▶ _WRITTEN EXERCISE_: Format the lines below as a JSON list of strings, one per line, with blank lines left out. Use everything from the line containing "brown star at (41, 161): moved 16 px right" down to the line containing "red triangle: moved 1 px left, 1 px down", and leave the pictures out of the answer.

▶ _DATA FOR THIS EXERCISE_:
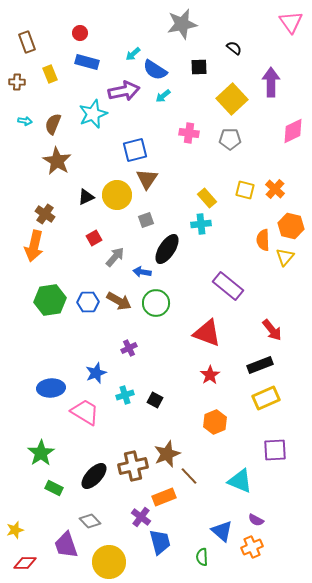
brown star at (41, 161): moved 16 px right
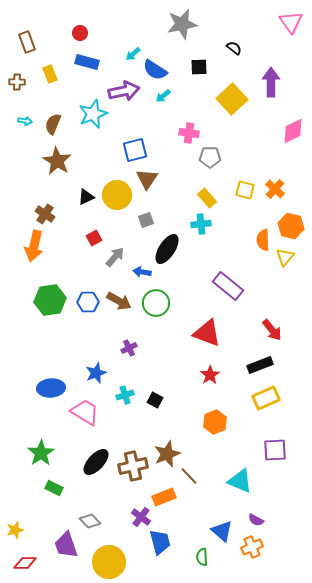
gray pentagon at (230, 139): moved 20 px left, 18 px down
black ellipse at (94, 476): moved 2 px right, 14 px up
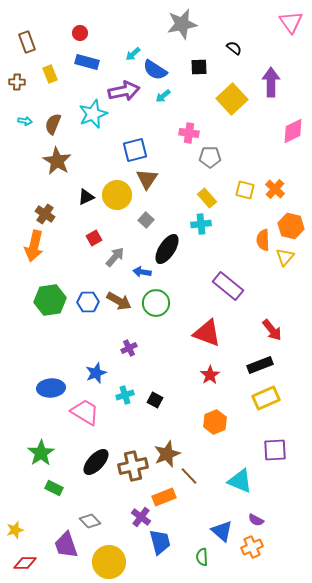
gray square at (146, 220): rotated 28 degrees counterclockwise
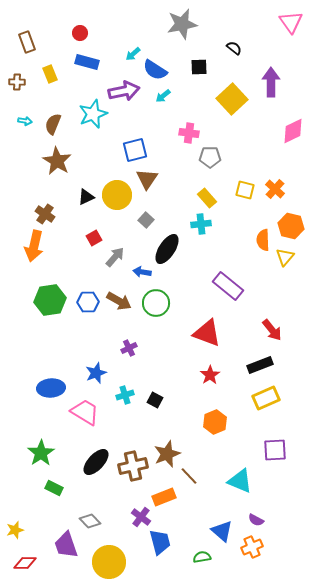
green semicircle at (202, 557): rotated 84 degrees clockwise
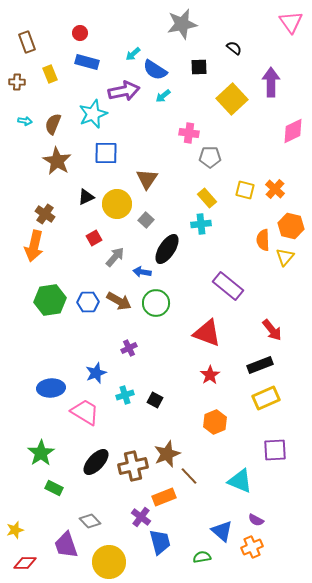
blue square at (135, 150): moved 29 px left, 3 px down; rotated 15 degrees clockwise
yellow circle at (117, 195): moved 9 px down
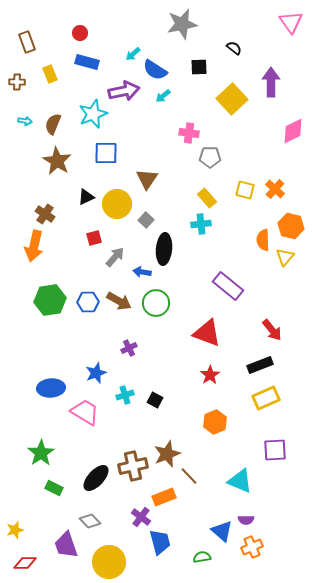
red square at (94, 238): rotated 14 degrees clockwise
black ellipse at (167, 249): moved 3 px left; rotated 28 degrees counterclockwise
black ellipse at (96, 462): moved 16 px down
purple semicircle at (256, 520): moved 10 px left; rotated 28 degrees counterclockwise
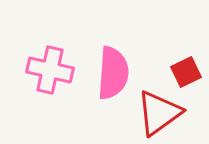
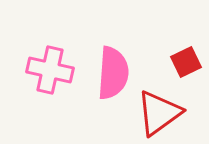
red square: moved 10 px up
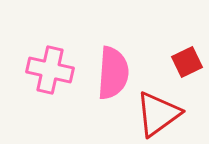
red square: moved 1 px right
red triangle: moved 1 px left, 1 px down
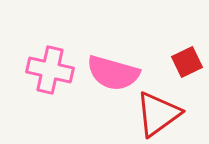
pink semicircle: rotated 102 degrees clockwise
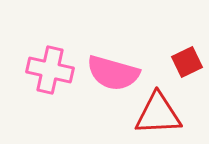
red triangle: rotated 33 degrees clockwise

--

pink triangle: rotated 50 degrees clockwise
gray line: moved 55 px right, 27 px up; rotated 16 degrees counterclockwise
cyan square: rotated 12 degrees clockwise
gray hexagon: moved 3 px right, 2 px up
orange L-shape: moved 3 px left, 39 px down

▶ _SOLUTION FOR THIS EXERCISE_:
[
  "brown star at (41, 161): moved 16 px right",
  "gray pentagon at (230, 139): moved 20 px left, 18 px down",
  "black ellipse at (94, 476): moved 2 px right, 14 px up",
  "gray square at (146, 220): rotated 28 degrees counterclockwise",
  "green semicircle at (202, 557): rotated 84 degrees clockwise",
  "blue square at (135, 150): moved 29 px left, 3 px down; rotated 15 degrees clockwise",
  "yellow circle at (117, 195): moved 9 px down",
  "red square at (94, 238): rotated 14 degrees clockwise",
  "black ellipse at (167, 249): moved 3 px left; rotated 28 degrees counterclockwise",
  "black ellipse at (96, 462): moved 16 px down",
  "purple semicircle at (256, 520): moved 10 px left; rotated 28 degrees counterclockwise",
  "red square: moved 10 px up",
  "red square: moved 1 px right",
  "red triangle: moved 1 px left, 1 px down"
]